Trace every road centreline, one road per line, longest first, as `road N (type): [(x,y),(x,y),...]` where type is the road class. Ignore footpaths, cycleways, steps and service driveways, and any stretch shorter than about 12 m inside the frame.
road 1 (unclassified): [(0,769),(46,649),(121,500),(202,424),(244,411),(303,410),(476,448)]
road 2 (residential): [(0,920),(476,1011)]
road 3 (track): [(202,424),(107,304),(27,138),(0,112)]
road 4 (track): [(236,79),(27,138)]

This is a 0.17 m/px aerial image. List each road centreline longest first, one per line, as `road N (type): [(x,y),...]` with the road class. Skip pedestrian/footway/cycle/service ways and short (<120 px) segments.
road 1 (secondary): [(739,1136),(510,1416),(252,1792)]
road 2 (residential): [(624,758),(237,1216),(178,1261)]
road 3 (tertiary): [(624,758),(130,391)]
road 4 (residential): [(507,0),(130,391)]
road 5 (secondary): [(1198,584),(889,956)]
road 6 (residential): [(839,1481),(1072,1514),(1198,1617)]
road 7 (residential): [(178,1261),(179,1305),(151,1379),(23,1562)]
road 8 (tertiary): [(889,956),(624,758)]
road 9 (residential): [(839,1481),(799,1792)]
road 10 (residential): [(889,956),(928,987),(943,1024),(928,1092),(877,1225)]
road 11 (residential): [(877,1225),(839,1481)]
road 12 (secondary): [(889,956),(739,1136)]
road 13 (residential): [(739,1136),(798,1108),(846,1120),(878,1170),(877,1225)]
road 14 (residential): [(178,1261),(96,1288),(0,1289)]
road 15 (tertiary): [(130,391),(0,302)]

WORK ITEM:
Every entry above, from first to last, should be repeated exactly.

TASK ANSWER:
Trace every road centreline, one road per line, longest first, as `road N (type): [(x,y),(x,y),...]` where type is the road class. Ignore footpaths, cycleways, steps and service driveways, and any stretch shorter than about 12 m inside the frame.
road 1 (unclassified): [(0,769),(46,649),(121,500),(202,424),(244,411),(303,410),(476,448)]
road 2 (residential): [(0,920),(476,1011)]
road 3 (track): [(202,424),(107,304),(27,138),(0,112)]
road 4 (track): [(236,79),(27,138)]

This is a 0.17 m/px aerial image. List each road centreline longest first, one per line, as `road N (type): [(x,y),...]` with the road class. Skip pedestrian/footway/cycle/service ways and short (<120 px) segments.
road 1 (secondary): [(739,1136),(510,1416),(252,1792)]
road 2 (residential): [(624,758),(237,1216),(178,1261)]
road 3 (tertiary): [(624,758),(130,391)]
road 4 (residential): [(507,0),(130,391)]
road 5 (secondary): [(1198,584),(889,956)]
road 6 (residential): [(839,1481),(1072,1514),(1198,1617)]
road 7 (residential): [(178,1261),(179,1305),(151,1379),(23,1562)]
road 8 (tertiary): [(889,956),(624,758)]
road 9 (residential): [(839,1481),(799,1792)]
road 10 (residential): [(889,956),(928,987),(943,1024),(928,1092),(877,1225)]
road 11 (residential): [(877,1225),(839,1481)]
road 12 (secondary): [(889,956),(739,1136)]
road 13 (residential): [(739,1136),(798,1108),(846,1120),(878,1170),(877,1225)]
road 14 (residential): [(178,1261),(96,1288),(0,1289)]
road 15 (tertiary): [(130,391),(0,302)]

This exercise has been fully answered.